** Opening The data block **

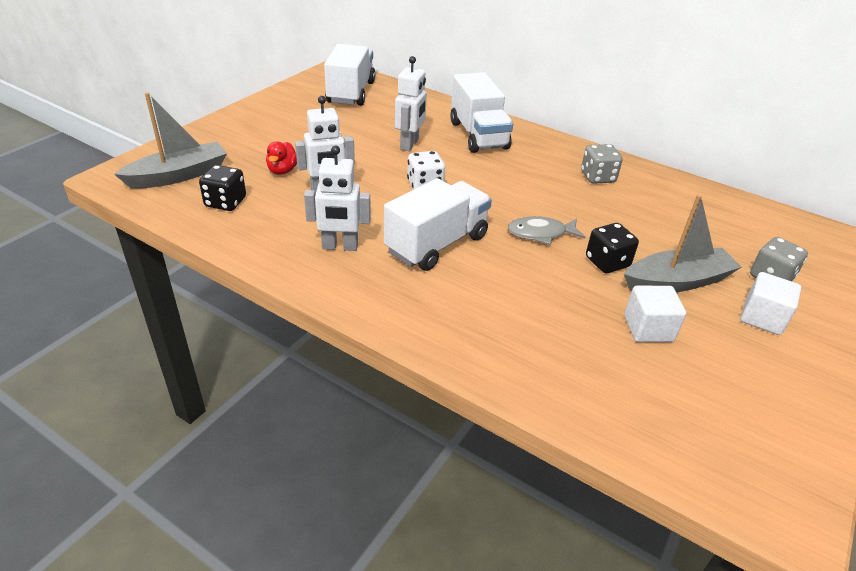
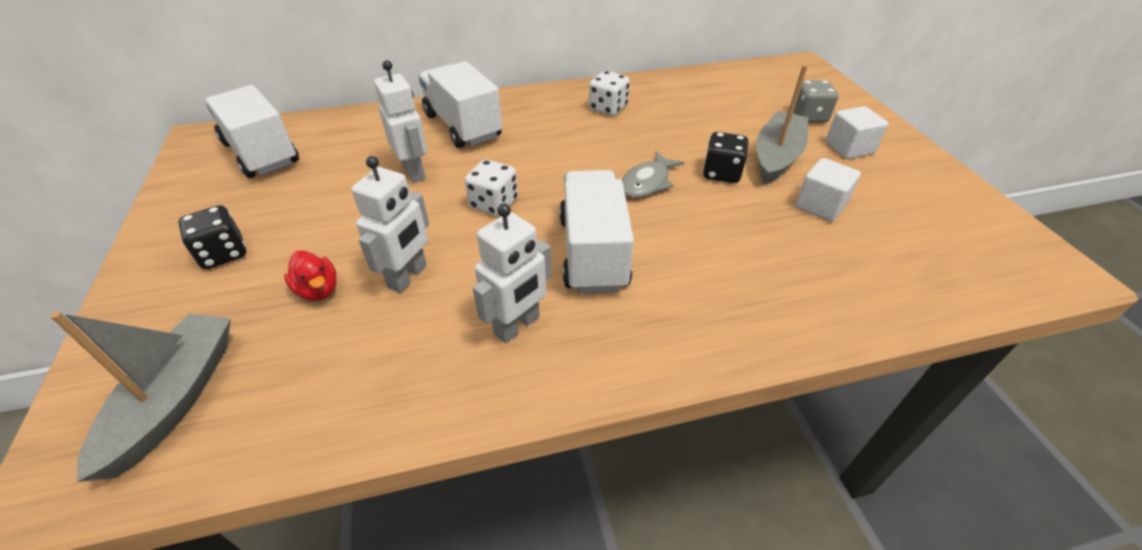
camera: 45 degrees left, 5 degrees up
(225, 202) = (305, 381): black dice -> black dice (223, 253)
(478, 135) = (463, 126): white truck -> white truck turned 150 degrees counterclockwise
(597, 177) = (608, 108): grey dice -> white dice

** Closing The data block **

Restate each line of the material word for word, skipping any picture.

Response to this task:
camera: 45 degrees left, 5 degrees up
(225, 202) = (305, 381): black dice -> black dice (223, 253)
(478, 135) = (463, 126): white truck -> white truck turned 150 degrees counterclockwise
(597, 177) = (608, 108): grey dice -> white dice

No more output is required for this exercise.